[DATA SHOWN — start]
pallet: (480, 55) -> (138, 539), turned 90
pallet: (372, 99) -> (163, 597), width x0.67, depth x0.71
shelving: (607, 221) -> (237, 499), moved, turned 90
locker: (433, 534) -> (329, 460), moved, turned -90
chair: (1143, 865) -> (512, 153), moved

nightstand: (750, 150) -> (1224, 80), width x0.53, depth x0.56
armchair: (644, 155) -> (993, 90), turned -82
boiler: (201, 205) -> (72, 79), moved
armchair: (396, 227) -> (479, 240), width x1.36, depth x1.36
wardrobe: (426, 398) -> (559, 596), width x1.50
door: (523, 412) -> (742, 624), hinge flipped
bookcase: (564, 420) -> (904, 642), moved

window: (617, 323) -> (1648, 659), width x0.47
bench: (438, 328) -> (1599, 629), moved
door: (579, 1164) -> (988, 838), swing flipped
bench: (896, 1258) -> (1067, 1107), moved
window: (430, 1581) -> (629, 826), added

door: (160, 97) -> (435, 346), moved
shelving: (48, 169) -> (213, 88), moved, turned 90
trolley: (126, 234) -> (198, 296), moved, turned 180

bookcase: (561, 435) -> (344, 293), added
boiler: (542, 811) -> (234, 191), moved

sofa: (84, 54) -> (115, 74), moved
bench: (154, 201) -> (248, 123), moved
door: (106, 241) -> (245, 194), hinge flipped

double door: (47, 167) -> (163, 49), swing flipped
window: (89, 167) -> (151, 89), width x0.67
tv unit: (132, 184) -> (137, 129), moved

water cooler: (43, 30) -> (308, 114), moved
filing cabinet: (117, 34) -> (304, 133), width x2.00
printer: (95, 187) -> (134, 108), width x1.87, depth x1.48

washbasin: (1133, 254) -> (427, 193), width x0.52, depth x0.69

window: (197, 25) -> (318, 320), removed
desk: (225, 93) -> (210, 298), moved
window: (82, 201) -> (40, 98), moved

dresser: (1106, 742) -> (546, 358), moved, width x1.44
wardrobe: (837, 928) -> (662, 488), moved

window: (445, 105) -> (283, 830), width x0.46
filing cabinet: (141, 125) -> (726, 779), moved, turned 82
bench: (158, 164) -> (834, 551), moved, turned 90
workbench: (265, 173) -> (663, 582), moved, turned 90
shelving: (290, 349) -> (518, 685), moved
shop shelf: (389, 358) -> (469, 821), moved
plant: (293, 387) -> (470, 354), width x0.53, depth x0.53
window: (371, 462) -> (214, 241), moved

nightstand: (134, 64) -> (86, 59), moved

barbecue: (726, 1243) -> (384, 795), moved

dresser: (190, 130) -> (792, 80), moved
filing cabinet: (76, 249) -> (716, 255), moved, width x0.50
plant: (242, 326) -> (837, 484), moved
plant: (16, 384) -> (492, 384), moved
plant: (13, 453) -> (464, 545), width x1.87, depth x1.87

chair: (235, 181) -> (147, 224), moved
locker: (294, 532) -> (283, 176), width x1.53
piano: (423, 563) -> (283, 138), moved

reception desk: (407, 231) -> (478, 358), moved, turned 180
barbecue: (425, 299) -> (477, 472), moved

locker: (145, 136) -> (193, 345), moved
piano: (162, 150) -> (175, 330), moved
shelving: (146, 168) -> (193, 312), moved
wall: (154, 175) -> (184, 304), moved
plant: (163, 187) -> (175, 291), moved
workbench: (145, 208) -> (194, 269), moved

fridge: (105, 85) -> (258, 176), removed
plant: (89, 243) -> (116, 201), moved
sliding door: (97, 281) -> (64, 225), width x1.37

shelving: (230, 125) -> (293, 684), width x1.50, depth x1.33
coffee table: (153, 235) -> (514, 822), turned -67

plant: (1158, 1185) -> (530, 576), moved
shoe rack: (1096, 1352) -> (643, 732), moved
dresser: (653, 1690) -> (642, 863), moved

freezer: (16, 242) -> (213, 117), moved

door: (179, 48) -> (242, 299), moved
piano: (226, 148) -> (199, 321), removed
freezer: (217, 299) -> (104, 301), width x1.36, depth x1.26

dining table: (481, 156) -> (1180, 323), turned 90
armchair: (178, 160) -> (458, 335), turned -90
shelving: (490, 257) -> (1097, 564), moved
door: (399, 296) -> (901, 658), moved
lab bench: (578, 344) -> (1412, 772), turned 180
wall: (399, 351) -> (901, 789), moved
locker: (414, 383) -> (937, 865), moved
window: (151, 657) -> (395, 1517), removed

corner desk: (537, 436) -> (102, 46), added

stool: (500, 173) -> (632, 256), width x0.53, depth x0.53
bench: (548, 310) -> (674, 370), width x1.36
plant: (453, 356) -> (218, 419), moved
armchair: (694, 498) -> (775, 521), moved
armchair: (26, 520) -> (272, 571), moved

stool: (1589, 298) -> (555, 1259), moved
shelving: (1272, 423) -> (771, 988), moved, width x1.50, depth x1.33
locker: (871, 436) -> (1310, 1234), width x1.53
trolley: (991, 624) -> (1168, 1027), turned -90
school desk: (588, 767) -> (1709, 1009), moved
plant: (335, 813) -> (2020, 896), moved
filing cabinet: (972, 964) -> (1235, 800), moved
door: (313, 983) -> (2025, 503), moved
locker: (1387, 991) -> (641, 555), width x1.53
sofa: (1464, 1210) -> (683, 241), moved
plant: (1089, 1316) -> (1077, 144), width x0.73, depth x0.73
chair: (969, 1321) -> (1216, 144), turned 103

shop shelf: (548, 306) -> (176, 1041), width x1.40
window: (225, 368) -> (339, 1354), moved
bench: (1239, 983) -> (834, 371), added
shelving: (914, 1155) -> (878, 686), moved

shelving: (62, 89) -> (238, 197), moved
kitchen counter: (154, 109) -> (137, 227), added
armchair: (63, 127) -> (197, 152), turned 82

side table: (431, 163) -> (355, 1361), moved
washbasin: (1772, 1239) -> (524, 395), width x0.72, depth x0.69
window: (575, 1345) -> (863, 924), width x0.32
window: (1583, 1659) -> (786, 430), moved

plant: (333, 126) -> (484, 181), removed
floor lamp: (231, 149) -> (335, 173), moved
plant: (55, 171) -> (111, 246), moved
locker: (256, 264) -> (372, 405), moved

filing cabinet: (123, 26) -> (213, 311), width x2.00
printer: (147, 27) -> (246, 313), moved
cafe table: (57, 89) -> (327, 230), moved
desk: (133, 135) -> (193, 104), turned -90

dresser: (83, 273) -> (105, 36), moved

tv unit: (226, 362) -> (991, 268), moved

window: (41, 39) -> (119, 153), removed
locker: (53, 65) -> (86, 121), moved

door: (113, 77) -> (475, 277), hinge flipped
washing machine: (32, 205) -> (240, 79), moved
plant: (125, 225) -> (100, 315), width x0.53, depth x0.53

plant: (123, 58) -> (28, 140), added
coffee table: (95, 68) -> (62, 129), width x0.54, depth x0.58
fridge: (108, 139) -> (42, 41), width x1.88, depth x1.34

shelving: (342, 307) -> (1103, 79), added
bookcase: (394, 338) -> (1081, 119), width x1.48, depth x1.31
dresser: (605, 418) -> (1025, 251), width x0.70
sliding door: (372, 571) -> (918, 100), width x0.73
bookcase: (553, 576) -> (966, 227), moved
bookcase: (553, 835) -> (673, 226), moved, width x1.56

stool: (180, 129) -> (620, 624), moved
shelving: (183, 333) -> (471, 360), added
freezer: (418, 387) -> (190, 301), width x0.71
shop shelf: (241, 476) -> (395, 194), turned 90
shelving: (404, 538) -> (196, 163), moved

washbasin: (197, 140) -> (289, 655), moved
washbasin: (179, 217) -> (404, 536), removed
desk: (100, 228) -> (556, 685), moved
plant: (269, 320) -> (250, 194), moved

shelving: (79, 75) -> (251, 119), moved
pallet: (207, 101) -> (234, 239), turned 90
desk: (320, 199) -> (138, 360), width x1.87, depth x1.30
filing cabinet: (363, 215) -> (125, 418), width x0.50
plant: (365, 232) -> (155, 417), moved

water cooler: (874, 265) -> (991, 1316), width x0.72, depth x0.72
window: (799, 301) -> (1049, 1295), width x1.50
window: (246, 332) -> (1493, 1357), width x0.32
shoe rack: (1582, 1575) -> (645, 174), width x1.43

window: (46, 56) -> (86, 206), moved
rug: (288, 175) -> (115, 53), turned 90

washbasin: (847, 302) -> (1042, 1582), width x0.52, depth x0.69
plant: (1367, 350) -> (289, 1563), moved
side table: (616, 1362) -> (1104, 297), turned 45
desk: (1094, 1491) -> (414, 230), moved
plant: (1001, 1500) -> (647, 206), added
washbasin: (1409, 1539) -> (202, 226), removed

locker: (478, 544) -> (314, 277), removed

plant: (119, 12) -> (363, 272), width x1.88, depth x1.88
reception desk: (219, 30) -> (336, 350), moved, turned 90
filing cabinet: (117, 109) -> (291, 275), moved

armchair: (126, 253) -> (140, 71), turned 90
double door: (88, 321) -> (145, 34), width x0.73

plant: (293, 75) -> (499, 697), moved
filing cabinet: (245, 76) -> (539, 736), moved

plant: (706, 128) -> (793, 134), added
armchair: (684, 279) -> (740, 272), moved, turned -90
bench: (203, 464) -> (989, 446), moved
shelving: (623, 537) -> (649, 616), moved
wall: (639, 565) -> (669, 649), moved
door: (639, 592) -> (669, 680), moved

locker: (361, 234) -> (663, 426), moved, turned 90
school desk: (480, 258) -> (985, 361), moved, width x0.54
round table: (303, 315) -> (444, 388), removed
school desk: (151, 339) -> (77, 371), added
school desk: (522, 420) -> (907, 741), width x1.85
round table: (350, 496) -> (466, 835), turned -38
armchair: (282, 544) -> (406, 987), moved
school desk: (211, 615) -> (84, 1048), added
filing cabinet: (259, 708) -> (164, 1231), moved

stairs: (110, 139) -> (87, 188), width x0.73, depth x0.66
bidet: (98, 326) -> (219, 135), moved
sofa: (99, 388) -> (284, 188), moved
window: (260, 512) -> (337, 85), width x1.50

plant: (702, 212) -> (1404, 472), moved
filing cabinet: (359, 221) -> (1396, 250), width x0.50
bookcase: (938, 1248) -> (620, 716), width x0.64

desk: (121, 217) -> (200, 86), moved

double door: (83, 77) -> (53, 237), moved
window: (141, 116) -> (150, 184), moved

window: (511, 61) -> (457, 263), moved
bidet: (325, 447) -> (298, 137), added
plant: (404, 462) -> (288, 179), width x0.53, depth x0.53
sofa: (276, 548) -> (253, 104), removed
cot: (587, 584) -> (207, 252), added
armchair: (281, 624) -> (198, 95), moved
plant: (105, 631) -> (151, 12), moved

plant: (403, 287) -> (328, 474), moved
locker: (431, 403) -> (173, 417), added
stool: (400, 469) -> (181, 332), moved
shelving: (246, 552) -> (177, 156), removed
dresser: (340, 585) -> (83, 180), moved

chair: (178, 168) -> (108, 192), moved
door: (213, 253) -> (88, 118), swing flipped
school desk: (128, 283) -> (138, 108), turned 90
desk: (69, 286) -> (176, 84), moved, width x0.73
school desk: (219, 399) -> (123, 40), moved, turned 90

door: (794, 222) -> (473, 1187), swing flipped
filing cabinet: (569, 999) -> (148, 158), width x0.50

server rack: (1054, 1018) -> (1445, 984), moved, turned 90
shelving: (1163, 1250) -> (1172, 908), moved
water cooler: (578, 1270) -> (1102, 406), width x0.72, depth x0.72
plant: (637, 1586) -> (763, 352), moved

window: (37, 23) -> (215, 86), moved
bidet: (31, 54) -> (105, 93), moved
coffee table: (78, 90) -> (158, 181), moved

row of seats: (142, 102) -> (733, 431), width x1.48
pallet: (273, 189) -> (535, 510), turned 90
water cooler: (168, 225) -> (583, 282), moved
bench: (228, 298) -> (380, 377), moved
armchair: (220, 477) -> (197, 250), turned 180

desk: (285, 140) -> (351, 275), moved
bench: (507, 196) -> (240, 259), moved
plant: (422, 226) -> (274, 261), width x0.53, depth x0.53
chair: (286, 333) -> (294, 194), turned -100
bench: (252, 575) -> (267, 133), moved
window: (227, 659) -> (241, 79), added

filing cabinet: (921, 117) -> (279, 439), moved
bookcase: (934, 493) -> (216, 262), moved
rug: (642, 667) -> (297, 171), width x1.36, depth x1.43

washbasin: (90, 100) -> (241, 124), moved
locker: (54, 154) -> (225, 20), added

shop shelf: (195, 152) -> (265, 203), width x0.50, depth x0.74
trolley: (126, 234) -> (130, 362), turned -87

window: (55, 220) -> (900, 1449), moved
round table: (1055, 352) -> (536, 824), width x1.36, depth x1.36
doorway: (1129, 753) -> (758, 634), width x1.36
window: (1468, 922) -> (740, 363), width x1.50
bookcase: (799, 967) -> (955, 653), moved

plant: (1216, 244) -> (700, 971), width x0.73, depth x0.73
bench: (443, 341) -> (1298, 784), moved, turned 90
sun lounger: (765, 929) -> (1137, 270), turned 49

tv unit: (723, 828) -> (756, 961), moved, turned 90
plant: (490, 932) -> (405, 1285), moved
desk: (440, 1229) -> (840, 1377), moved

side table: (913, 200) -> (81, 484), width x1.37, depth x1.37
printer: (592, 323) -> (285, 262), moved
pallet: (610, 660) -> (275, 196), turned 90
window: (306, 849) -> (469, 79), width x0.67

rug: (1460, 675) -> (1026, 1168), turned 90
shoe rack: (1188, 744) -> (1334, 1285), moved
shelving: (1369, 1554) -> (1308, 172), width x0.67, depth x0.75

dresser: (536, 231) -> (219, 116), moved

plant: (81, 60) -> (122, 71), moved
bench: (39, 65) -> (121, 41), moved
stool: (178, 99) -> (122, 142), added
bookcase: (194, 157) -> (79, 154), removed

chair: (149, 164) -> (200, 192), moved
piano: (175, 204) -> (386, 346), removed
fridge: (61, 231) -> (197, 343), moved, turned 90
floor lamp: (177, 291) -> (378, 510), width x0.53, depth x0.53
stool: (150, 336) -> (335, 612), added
[DATA SHOWN — finish]
DIRECTIVE: Could you transcribe the entries above word for word, from the line with "filing cabinet: (117, 34)" down to the line with "desk: (225, 93) -> (210, 298), moved", keeping both?

EXERCISE RESPONSE:
filing cabinet: (117, 34) -> (304, 133), width x2.00
printer: (95, 187) -> (134, 108), width x1.87, depth x1.48

washbasin: (1133, 254) -> (427, 193), width x0.52, depth x0.69

window: (197, 25) -> (318, 320), removed
desk: (225, 93) -> (210, 298), moved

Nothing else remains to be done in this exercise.